##### Material shown #####

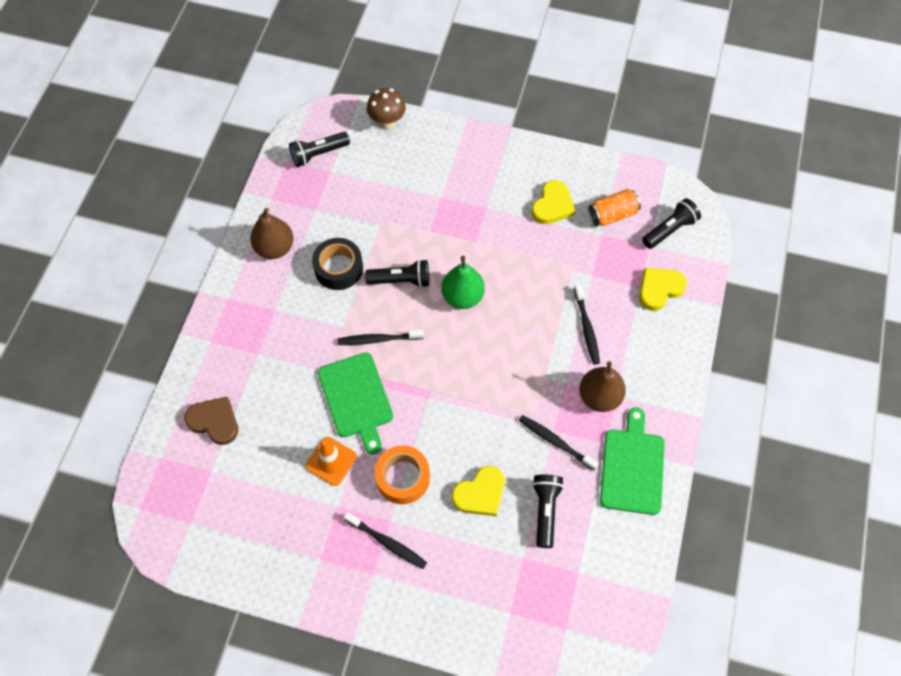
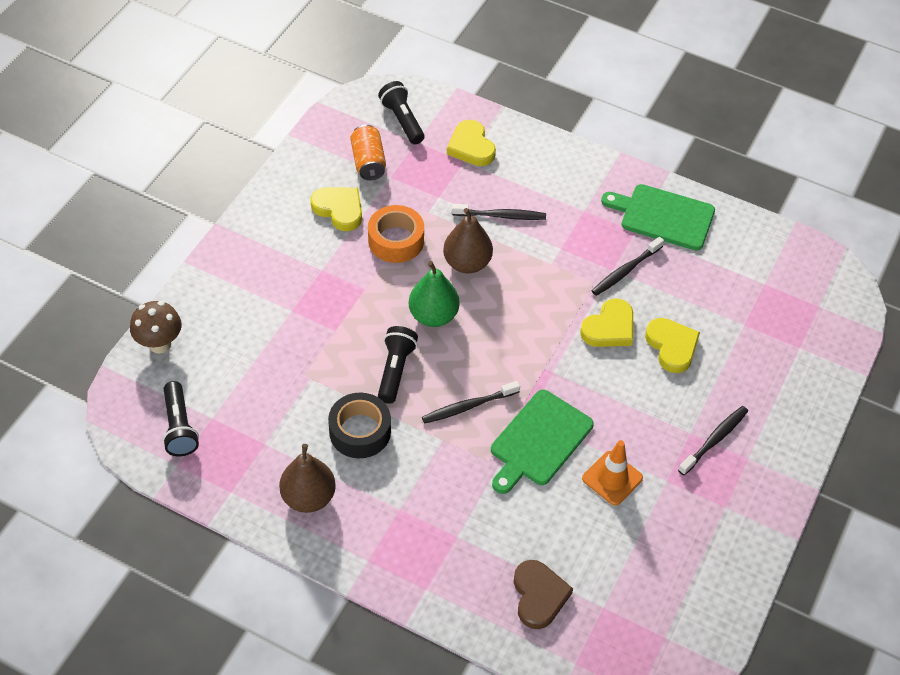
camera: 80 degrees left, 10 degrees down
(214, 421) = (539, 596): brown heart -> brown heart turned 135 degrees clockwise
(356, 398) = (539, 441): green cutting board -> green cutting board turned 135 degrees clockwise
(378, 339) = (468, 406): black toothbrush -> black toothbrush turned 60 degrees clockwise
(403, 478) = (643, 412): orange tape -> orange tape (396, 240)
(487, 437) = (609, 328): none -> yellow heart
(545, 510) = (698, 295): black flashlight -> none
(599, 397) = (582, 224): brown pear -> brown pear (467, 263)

#####
##### Material shown #####

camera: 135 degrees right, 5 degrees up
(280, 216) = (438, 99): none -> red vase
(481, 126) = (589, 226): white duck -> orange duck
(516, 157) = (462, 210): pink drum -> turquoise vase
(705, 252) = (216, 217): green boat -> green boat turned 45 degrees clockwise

#####

▸ **Work item**
Leave out every line above except those from the line with "(214, 421) = (539, 596): brown" up to and including the line with "(599, 397) = (582, 224): brown", and copy those exactly.

▸ **Output of the task**
(214, 421) = (539, 596): brown heart -> brown heart turned 135 degrees clockwise
(356, 398) = (539, 441): green cutting board -> green cutting board turned 135 degrees clockwise
(378, 339) = (468, 406): black toothbrush -> black toothbrush turned 60 degrees clockwise
(403, 478) = (643, 412): orange tape -> orange tape (396, 240)
(487, 437) = (609, 328): none -> yellow heart
(545, 510) = (698, 295): black flashlight -> none
(599, 397) = (582, 224): brown pear -> brown pear (467, 263)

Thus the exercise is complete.